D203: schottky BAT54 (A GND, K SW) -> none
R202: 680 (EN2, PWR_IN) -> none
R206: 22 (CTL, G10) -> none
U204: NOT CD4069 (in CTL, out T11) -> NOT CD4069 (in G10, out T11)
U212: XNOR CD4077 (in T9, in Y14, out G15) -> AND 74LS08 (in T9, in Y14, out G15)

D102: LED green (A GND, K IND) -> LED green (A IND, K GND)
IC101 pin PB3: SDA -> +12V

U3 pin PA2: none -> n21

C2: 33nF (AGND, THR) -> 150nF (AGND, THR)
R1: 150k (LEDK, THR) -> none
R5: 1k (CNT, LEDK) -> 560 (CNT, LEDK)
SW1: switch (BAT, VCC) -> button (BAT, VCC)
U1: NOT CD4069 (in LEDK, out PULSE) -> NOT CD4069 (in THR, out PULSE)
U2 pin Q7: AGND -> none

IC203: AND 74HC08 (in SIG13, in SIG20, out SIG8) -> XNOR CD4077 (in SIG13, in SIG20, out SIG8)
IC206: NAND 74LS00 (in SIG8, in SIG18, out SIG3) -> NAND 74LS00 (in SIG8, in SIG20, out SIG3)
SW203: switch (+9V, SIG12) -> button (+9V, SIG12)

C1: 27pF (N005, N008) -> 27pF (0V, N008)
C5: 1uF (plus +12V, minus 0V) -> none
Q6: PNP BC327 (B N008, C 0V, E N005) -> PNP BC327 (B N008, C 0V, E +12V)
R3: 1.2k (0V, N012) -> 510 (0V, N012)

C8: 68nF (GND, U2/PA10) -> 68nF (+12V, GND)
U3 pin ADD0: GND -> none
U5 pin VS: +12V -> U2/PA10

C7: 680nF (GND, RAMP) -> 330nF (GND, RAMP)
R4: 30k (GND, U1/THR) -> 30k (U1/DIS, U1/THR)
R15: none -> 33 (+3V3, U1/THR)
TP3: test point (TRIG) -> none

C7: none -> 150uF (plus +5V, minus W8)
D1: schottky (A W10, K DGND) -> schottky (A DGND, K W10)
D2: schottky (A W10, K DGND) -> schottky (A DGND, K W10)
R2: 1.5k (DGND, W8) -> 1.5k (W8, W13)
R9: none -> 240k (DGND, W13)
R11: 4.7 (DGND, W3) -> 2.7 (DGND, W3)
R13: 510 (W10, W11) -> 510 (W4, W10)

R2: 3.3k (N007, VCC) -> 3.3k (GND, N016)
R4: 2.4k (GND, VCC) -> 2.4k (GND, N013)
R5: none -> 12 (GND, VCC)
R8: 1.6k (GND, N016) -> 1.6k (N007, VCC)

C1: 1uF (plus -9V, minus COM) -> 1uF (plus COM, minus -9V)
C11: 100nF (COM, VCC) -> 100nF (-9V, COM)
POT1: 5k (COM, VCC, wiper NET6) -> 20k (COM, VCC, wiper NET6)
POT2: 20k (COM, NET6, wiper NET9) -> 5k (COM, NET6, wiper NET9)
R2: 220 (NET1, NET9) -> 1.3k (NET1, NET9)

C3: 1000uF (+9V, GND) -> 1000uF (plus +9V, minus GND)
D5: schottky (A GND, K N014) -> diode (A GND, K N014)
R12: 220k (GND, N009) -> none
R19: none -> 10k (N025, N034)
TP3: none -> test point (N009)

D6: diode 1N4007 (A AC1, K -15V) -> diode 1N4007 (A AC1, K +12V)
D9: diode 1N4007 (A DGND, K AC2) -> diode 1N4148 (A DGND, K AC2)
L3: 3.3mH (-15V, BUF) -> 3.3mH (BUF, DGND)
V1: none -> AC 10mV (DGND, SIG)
::::::::::
Say how many lines in the records hold the string "LEDK", please, and add no other words.

3